BEGIN RECORDS SUPPLIED
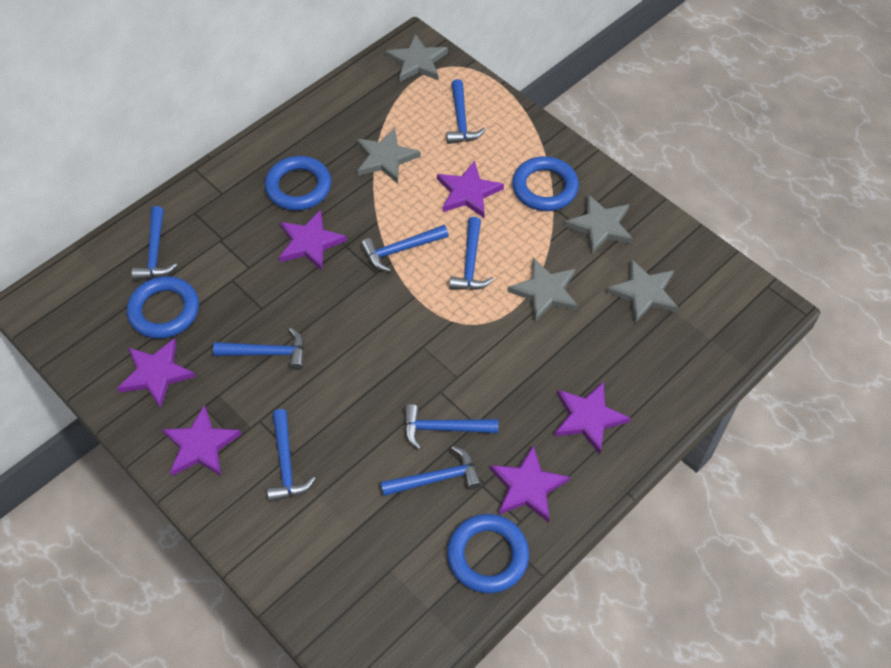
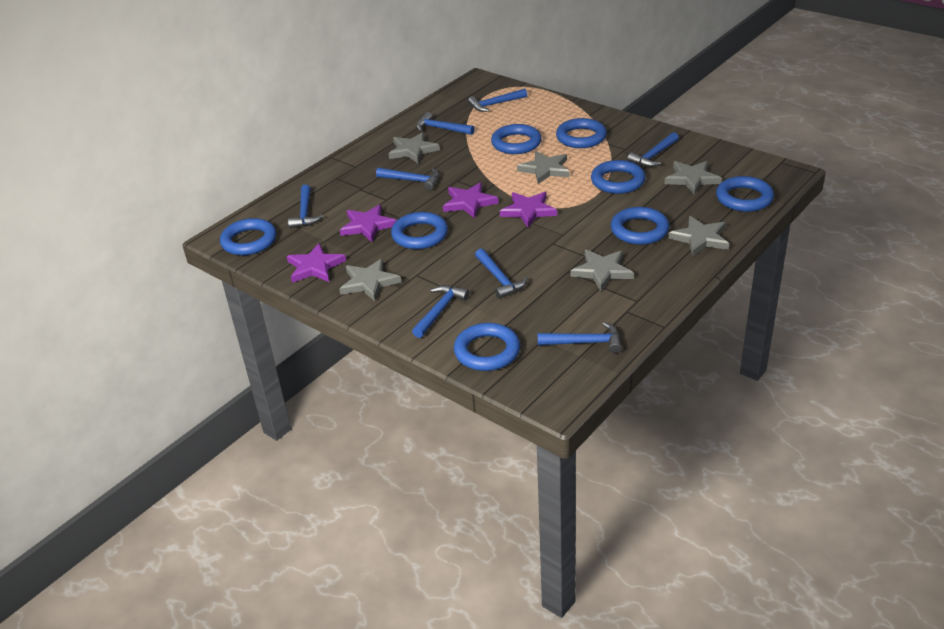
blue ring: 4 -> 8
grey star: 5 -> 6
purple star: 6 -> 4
END RECORDS SUPPLIED
BEGIN RECORDS SUPPLIED
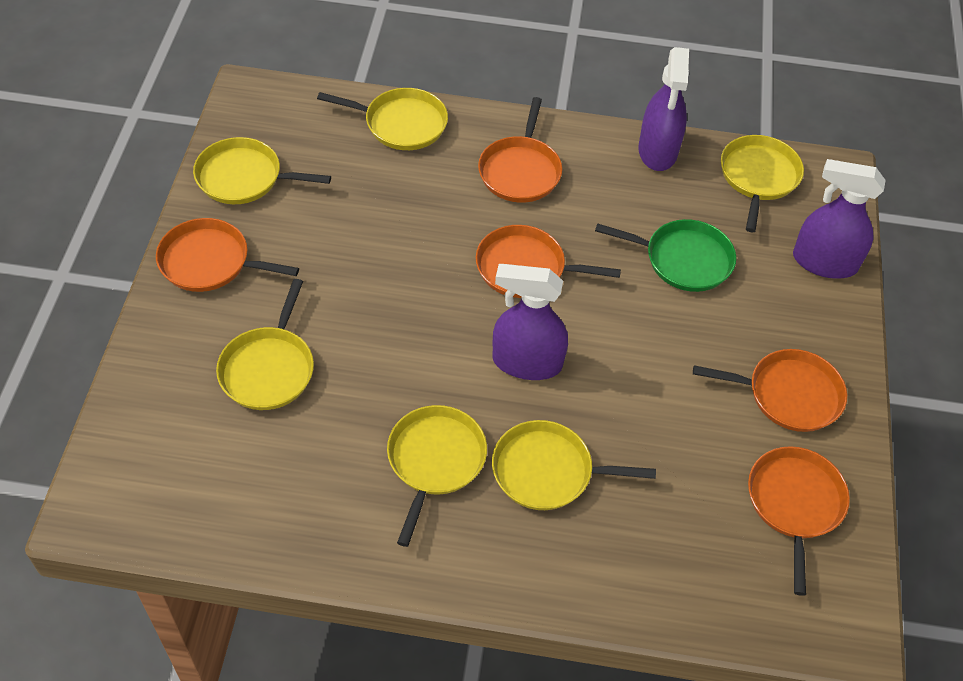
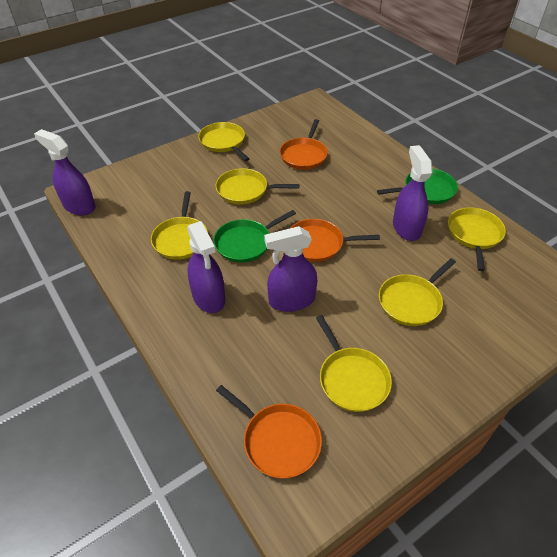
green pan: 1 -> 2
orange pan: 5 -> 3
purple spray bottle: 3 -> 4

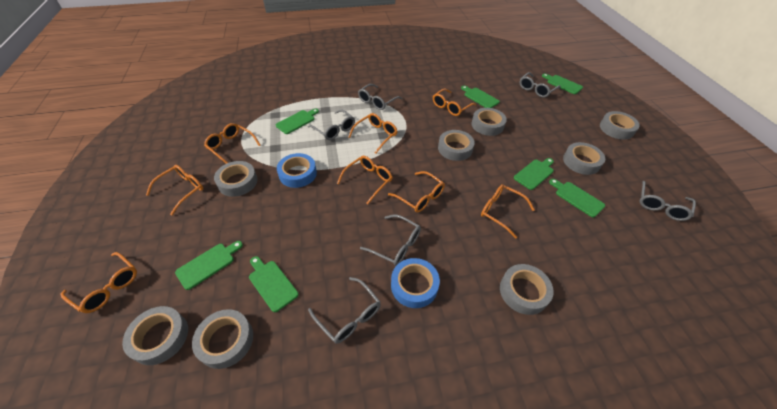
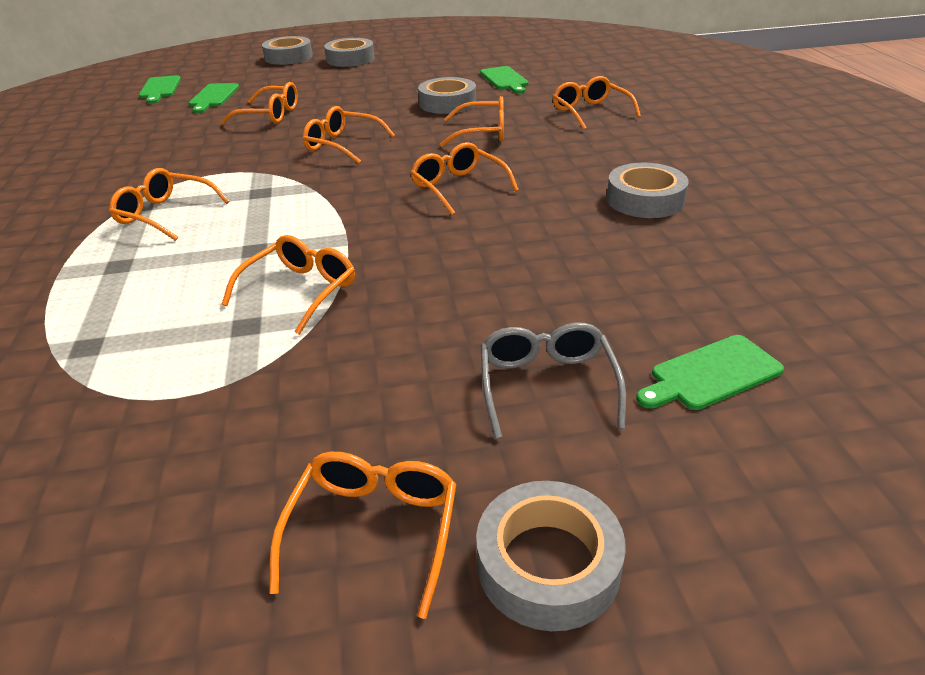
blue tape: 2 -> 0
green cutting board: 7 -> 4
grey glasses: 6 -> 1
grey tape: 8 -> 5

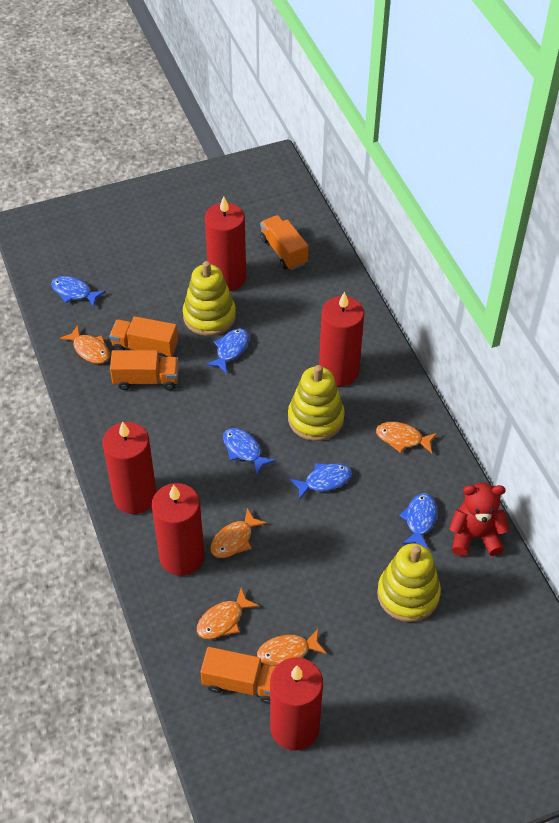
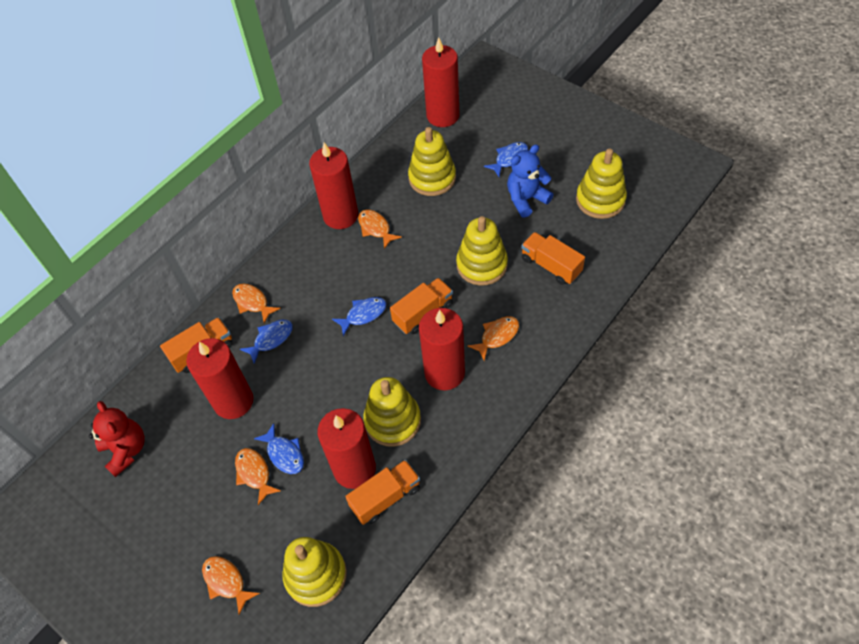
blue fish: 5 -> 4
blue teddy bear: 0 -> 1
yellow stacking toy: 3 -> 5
END RECORDS SUPPLIED
BEGIN RECORDS SUPPLIED
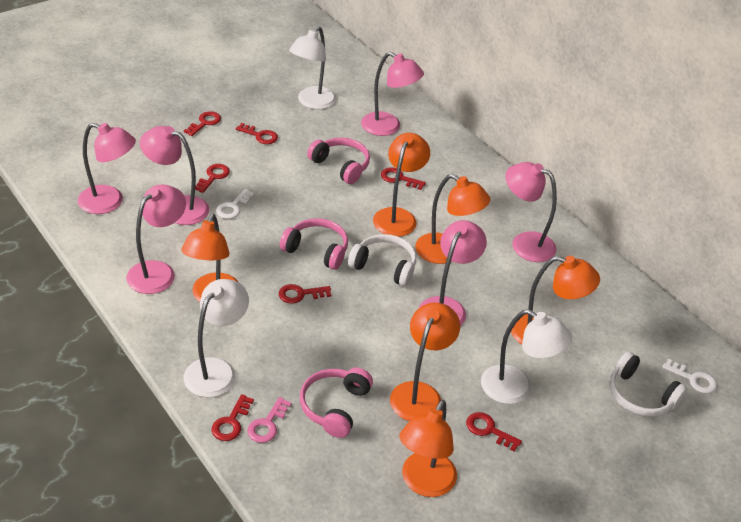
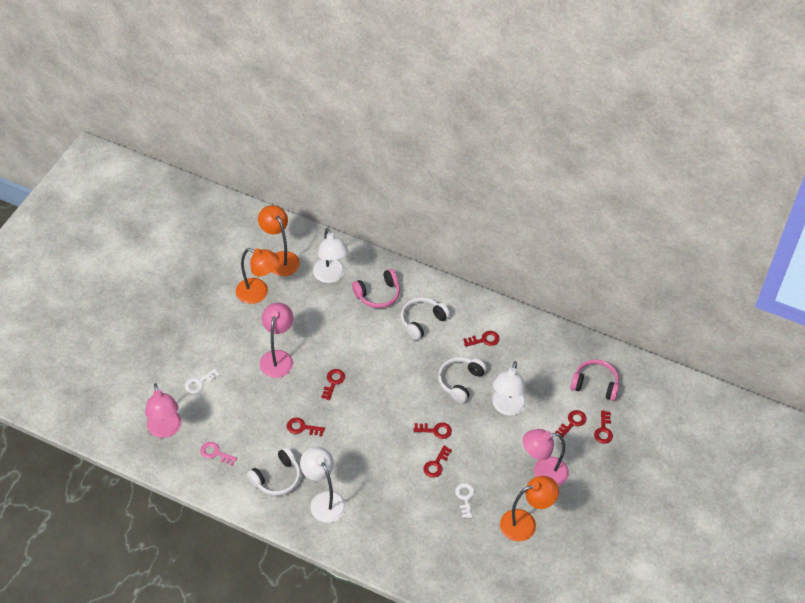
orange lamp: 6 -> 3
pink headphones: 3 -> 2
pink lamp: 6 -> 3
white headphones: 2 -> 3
END RECORDS SUPPLIED
EXERCISE DIRECTIONS: After locating the line containing "green cutting board: 7 -> 4" in the entries above, return it and every line after it exactly, ending at the line containing "yellow stacking toy: 3 -> 5", without pictures.

WRITTEN ANSWER:
green cutting board: 7 -> 4
grey glasses: 6 -> 1
grey tape: 8 -> 5

blue fish: 5 -> 4
blue teddy bear: 0 -> 1
yellow stacking toy: 3 -> 5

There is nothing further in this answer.